**What needs to be done**
All that is wanted is the line with "(325, 330) = (422, 291): purple" and each line after it to the end of the data below, set down exactly and without pictures.

**Data excerpts**
══════════

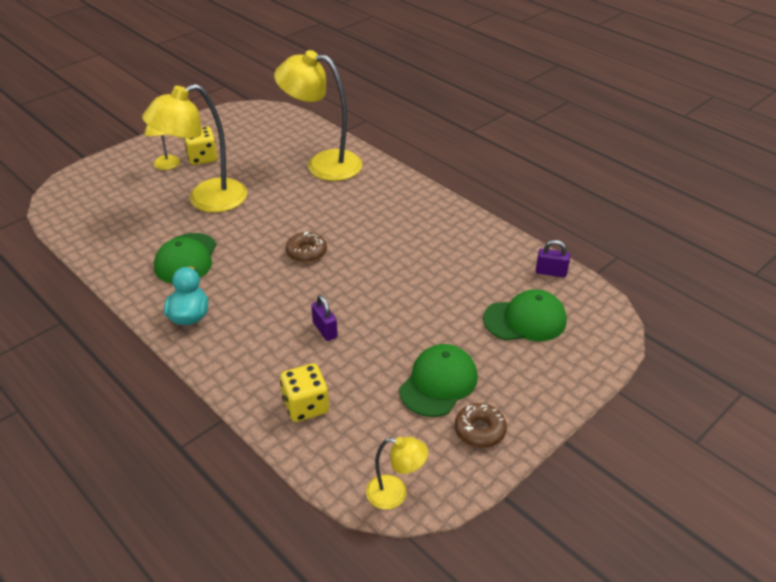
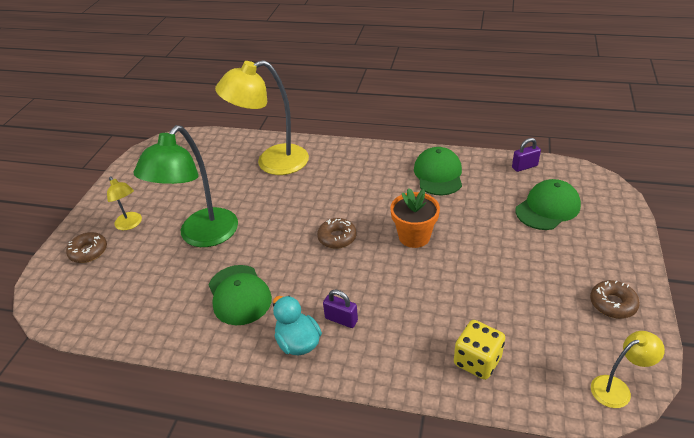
camera: 30 degrees left, 0 degrees up
(118, 173) = (88, 252): none -> brown donut
(202, 158) = (158, 202): yellow dice -> none
(206, 200) = (202, 236): yellow lamp -> green lamp
(325, 330) = (422, 291): purple padlock -> purple padlock (341, 319)
(371, 283) = (414, 236): none -> orange flower pot
(438, 383) = (547, 285): green cap -> green cap (438, 174)

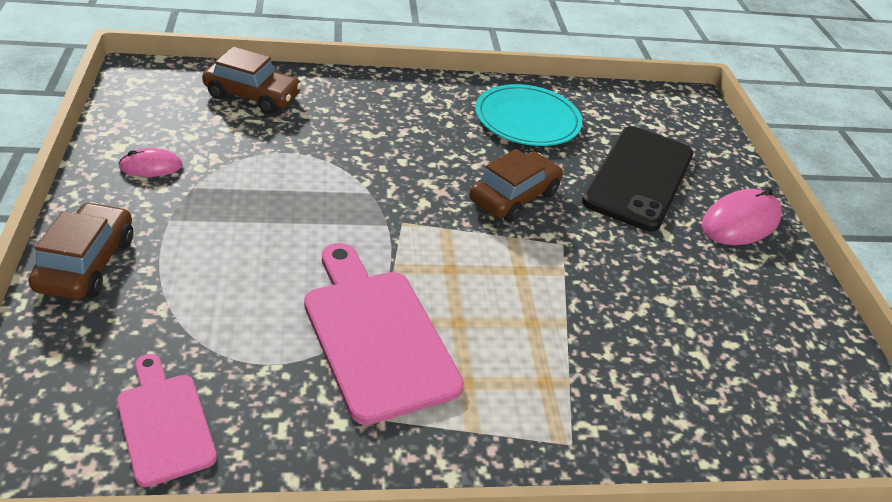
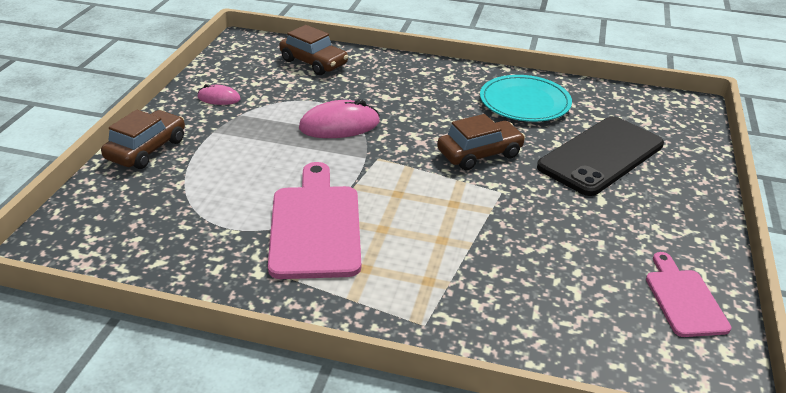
camera: 25 degrees right, 5 degrees down
(164, 423) = (144, 248): pink cutting board -> pink cutting board (684, 299)
(740, 222) = (679, 202): pink mouse -> pink mouse (339, 125)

══════════

**Worked solution**
(325, 330) = (422, 291): purple padlock -> purple padlock (341, 319)
(371, 283) = (414, 236): none -> orange flower pot
(438, 383) = (547, 285): green cap -> green cap (438, 174)

camera: 25 degrees right, 5 degrees down
(164, 423) = (144, 248): pink cutting board -> pink cutting board (684, 299)
(740, 222) = (679, 202): pink mouse -> pink mouse (339, 125)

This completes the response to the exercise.